PROVIDED DATA:
Start of Block

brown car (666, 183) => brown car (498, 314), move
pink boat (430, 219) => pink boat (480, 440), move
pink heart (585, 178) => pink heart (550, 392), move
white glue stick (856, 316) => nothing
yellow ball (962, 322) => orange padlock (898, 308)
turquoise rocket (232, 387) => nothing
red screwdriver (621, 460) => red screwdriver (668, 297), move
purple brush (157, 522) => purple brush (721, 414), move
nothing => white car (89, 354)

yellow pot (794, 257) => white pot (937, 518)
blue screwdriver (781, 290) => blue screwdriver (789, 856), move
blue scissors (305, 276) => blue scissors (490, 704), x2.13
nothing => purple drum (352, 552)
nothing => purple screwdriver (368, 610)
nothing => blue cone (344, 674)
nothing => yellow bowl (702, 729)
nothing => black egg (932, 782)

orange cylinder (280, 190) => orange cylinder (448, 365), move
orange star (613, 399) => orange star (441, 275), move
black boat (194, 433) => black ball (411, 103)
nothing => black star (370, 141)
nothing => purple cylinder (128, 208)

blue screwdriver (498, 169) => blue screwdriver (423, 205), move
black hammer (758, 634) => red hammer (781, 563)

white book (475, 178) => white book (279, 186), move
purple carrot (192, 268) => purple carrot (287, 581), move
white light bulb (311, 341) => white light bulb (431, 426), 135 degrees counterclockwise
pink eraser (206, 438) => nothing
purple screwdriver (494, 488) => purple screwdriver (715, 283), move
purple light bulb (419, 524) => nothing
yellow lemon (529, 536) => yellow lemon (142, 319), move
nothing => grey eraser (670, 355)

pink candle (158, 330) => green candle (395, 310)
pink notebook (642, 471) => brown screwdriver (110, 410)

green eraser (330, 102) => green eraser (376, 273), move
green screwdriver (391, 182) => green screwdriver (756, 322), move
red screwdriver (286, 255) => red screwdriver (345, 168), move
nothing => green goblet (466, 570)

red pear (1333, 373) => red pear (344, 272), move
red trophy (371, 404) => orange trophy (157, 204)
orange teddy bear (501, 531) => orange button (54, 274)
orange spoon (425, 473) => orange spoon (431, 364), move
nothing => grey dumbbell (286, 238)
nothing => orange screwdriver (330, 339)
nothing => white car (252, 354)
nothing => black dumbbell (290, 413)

End of Block

TASK REQUIREMENTS:
The whole block of data above should be printed again verbatim.

SOLUTION:
brown car (666, 183) => brown car (498, 314), move
pink boat (430, 219) => pink boat (480, 440), move
pink heart (585, 178) => pink heart (550, 392), move
white glue stick (856, 316) => nothing
yellow ball (962, 322) => orange padlock (898, 308)
turquoise rocket (232, 387) => nothing
red screwdriver (621, 460) => red screwdriver (668, 297), move
purple brush (157, 522) => purple brush (721, 414), move
nothing => white car (89, 354)

yellow pot (794, 257) => white pot (937, 518)
blue screwdriver (781, 290) => blue screwdriver (789, 856), move
blue scissors (305, 276) => blue scissors (490, 704), x2.13
nothing => purple drum (352, 552)
nothing => purple screwdriver (368, 610)
nothing => blue cone (344, 674)
nothing => yellow bowl (702, 729)
nothing => black egg (932, 782)

orange cylinder (280, 190) => orange cylinder (448, 365), move
orange star (613, 399) => orange star (441, 275), move
black boat (194, 433) => black ball (411, 103)
nothing => black star (370, 141)
nothing => purple cylinder (128, 208)

blue screwdriver (498, 169) => blue screwdriver (423, 205), move
black hammer (758, 634) => red hammer (781, 563)

white book (475, 178) => white book (279, 186), move
purple carrot (192, 268) => purple carrot (287, 581), move
white light bulb (311, 341) => white light bulb (431, 426), 135 degrees counterclockwise
pink eraser (206, 438) => nothing
purple screwdriver (494, 488) => purple screwdriver (715, 283), move
purple light bulb (419, 524) => nothing
yellow lemon (529, 536) => yellow lemon (142, 319), move
nothing => grey eraser (670, 355)

pink candle (158, 330) => green candle (395, 310)
pink notebook (642, 471) => brown screwdriver (110, 410)

green eraser (330, 102) => green eraser (376, 273), move
green screwdriver (391, 182) => green screwdriver (756, 322), move
red screwdriver (286, 255) => red screwdriver (345, 168), move
nothing => green goblet (466, 570)

red pear (1333, 373) => red pear (344, 272), move
red trophy (371, 404) => orange trophy (157, 204)
orange teddy bear (501, 531) => orange button (54, 274)
orange spoon (425, 473) => orange spoon (431, 364), move
nothing => grey dumbbell (286, 238)
nothing => orange screwdriver (330, 339)
nothing => white car (252, 354)
nothing => black dumbbell (290, 413)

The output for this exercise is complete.